→ INSTRUCTIONS TO FOLLOW:
Give again, word for word, each line below starting at the one that contains "white brick D3:E3" and ending at the one that contains "white brick G11".

→ DATA IN THIS EXERCISE:
<<<<

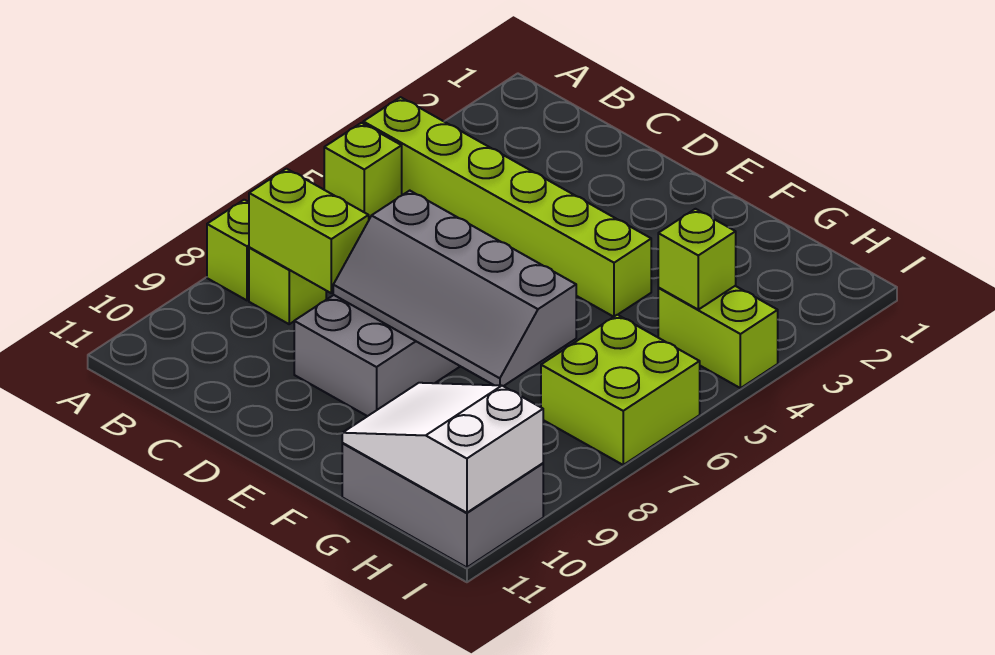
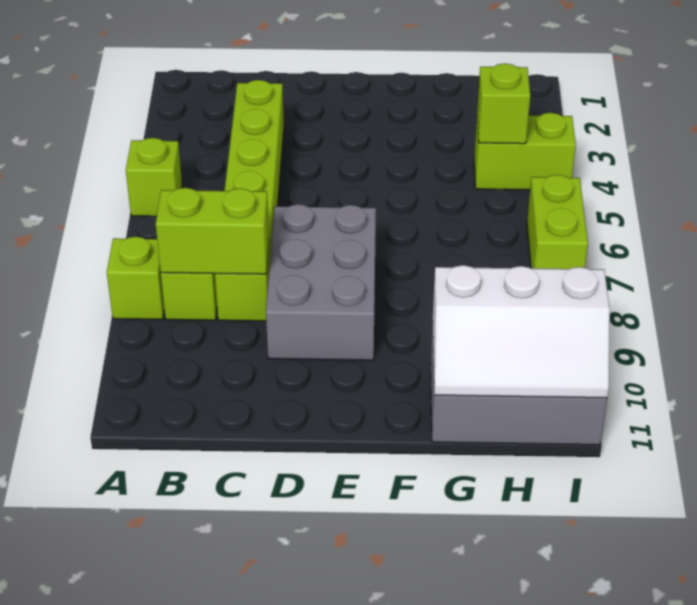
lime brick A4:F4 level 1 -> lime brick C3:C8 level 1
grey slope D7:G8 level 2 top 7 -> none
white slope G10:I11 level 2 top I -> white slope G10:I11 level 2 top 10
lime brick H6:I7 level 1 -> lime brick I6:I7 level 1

>>>>
<<<<

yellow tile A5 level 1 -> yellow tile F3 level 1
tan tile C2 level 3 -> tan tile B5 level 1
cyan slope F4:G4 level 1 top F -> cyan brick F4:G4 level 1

>>>>
<<<<

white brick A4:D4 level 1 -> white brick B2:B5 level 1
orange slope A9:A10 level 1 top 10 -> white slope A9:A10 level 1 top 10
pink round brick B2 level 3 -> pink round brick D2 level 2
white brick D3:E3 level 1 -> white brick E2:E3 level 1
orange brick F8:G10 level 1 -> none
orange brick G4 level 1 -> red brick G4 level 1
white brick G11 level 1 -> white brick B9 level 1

>>>>

→ EXERCISE OUTPUT:
white brick D3:E3 level 1 -> white brick E2:E3 level 1
orange brick F8:G10 level 1 -> none
orange brick G4 level 1 -> red brick G4 level 1
white brick G11 level 1 -> white brick B9 level 1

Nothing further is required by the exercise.